- [What is expected]: For each line of the data below that contains "blue", return that line.

Records for processing below:

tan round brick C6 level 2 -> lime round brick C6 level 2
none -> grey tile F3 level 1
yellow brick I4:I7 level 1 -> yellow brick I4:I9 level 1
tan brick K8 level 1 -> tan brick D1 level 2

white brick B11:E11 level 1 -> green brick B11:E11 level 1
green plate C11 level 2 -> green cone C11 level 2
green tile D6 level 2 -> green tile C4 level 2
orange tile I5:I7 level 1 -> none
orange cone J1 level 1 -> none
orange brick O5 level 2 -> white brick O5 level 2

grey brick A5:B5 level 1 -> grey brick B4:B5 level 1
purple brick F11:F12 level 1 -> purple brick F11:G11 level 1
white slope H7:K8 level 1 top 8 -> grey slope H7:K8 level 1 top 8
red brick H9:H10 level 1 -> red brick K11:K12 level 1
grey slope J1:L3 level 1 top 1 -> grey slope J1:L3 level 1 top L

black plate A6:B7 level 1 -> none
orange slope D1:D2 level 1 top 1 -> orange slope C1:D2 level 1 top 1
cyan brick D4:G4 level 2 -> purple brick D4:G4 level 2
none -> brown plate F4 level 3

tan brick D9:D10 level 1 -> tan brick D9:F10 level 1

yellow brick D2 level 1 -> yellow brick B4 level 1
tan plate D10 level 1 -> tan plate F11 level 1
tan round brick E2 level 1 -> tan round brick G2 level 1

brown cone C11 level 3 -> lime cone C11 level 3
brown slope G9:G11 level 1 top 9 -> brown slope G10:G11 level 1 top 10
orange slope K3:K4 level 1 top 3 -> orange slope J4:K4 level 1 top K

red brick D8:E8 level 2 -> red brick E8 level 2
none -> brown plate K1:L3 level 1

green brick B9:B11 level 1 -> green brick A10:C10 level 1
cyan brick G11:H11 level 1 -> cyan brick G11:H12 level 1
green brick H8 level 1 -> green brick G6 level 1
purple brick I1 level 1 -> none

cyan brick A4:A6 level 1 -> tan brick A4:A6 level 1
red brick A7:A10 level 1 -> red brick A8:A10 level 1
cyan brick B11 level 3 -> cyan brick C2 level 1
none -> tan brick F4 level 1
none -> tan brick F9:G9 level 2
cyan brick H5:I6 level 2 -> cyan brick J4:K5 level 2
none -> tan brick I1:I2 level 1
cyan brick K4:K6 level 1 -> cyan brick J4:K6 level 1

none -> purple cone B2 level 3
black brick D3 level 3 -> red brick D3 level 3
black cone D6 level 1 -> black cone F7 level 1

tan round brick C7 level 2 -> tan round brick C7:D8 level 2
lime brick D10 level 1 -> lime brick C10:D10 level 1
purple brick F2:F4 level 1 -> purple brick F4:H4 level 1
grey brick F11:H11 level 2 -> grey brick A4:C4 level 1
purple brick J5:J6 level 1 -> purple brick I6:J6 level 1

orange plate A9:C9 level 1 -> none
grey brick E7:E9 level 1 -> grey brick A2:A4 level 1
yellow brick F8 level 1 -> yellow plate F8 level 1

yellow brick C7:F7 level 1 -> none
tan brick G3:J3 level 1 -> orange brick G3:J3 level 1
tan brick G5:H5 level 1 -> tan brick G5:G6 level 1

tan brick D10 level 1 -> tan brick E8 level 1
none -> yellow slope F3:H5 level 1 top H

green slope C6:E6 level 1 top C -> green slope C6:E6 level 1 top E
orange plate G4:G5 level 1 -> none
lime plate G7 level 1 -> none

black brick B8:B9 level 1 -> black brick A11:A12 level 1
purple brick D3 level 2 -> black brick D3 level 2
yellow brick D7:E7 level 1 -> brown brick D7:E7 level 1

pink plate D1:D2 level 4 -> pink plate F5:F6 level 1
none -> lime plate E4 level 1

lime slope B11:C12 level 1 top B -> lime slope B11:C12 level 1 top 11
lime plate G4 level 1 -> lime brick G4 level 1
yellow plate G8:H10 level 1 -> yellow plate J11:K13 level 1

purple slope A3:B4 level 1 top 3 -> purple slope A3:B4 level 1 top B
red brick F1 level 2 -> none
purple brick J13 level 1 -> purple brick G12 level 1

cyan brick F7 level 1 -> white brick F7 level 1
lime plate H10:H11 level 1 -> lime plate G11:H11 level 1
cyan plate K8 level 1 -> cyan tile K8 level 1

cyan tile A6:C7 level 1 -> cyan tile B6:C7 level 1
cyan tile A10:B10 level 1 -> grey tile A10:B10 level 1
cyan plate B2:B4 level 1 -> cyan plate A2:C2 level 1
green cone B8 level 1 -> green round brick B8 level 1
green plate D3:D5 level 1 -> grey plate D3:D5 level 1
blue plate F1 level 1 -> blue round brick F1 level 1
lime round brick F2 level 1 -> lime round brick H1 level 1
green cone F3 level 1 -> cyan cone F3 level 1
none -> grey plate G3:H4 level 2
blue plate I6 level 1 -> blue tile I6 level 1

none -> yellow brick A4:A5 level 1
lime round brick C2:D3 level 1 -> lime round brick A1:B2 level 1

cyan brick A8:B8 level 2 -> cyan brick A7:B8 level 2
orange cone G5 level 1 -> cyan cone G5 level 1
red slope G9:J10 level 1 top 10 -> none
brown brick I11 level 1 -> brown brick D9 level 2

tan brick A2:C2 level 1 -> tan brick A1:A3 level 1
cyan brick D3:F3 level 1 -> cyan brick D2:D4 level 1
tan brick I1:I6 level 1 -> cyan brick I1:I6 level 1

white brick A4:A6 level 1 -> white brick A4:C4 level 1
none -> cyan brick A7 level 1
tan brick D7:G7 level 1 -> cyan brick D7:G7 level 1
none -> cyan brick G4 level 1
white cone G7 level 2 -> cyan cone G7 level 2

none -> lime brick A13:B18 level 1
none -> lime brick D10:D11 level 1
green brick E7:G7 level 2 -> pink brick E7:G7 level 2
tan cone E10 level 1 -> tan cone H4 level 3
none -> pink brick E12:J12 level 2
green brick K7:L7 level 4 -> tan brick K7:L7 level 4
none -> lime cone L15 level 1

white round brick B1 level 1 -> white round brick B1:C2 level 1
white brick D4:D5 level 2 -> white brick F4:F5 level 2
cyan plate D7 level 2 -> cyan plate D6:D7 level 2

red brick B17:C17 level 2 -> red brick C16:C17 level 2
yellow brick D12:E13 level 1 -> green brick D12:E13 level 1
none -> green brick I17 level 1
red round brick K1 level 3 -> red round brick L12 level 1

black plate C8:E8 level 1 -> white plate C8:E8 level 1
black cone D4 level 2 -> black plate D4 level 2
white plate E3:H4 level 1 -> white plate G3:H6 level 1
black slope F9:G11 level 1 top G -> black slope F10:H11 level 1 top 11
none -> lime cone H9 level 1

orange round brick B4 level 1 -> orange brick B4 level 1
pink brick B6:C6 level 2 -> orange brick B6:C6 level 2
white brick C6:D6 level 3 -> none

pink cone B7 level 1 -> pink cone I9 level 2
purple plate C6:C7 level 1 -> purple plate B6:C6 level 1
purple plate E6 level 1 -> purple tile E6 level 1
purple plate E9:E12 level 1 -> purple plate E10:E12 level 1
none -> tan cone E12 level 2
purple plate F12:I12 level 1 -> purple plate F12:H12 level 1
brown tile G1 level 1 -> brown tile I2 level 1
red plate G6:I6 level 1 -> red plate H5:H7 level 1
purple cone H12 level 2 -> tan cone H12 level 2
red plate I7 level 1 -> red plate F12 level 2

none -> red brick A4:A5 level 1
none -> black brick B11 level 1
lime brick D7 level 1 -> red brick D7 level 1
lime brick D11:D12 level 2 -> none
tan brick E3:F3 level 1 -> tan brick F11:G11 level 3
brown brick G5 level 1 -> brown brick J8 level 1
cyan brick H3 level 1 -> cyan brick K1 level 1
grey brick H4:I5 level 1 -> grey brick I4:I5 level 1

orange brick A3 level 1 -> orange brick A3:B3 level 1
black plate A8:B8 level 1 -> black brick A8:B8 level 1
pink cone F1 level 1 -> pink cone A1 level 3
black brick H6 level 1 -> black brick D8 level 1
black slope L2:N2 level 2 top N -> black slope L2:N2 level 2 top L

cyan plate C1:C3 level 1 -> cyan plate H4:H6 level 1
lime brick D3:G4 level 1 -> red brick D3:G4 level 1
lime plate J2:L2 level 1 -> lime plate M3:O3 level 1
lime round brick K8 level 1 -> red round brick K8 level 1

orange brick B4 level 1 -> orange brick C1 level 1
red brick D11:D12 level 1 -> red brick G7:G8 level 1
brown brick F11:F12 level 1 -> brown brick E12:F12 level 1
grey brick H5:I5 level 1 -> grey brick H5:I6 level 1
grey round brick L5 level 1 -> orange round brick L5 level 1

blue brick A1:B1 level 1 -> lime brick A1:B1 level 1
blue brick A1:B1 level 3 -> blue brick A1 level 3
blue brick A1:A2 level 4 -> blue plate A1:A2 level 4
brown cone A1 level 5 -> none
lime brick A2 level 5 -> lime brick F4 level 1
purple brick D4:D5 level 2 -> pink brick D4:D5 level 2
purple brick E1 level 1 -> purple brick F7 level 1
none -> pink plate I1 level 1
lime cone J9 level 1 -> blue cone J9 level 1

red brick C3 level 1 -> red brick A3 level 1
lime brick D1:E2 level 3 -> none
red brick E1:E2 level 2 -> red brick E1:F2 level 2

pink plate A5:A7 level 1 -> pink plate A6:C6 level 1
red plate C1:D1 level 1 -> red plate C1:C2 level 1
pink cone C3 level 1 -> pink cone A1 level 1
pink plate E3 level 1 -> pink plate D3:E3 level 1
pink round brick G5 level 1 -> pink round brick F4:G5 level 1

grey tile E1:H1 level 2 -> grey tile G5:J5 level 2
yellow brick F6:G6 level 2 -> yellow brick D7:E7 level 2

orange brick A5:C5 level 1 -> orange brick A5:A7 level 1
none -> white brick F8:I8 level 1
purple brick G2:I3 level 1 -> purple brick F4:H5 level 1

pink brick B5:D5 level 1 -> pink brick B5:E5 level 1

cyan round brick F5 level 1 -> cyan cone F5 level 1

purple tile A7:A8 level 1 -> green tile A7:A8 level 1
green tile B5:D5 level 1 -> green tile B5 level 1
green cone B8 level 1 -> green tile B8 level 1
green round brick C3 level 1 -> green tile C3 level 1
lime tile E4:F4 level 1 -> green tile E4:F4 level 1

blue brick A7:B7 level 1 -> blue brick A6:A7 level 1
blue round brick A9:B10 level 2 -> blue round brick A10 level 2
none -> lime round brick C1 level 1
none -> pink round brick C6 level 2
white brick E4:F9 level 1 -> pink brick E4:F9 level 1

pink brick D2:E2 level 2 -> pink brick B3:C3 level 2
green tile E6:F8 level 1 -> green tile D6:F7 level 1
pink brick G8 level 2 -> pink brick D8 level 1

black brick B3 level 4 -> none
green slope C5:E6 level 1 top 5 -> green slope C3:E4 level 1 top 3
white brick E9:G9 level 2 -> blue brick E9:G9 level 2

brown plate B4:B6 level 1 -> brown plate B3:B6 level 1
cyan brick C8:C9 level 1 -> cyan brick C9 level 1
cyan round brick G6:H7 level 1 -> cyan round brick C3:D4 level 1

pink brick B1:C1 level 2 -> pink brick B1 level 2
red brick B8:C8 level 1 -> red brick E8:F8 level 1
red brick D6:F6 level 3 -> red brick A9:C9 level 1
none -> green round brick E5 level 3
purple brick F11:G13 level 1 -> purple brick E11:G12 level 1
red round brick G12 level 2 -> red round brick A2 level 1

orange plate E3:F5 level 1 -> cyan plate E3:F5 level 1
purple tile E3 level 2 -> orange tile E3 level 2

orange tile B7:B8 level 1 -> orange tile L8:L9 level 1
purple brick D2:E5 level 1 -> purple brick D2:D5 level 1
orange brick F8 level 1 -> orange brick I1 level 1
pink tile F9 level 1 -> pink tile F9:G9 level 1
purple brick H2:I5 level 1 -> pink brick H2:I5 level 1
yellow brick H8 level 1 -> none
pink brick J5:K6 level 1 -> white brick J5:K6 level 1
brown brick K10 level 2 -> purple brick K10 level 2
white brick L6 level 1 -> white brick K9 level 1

End of Records for processing.

- [Exercise result]:
blue plate F1 level 1 -> blue round brick F1 level 1
blue plate I6 level 1 -> blue tile I6 level 1
blue brick A1:B1 level 1 -> lime brick A1:B1 level 1
blue brick A1:B1 level 3 -> blue brick A1 level 3
blue brick A1:A2 level 4 -> blue plate A1:A2 level 4
lime cone J9 level 1 -> blue cone J9 level 1
blue brick A7:B7 level 1 -> blue brick A6:A7 level 1
blue round brick A9:B10 level 2 -> blue round brick A10 level 2
white brick E9:G9 level 2 -> blue brick E9:G9 level 2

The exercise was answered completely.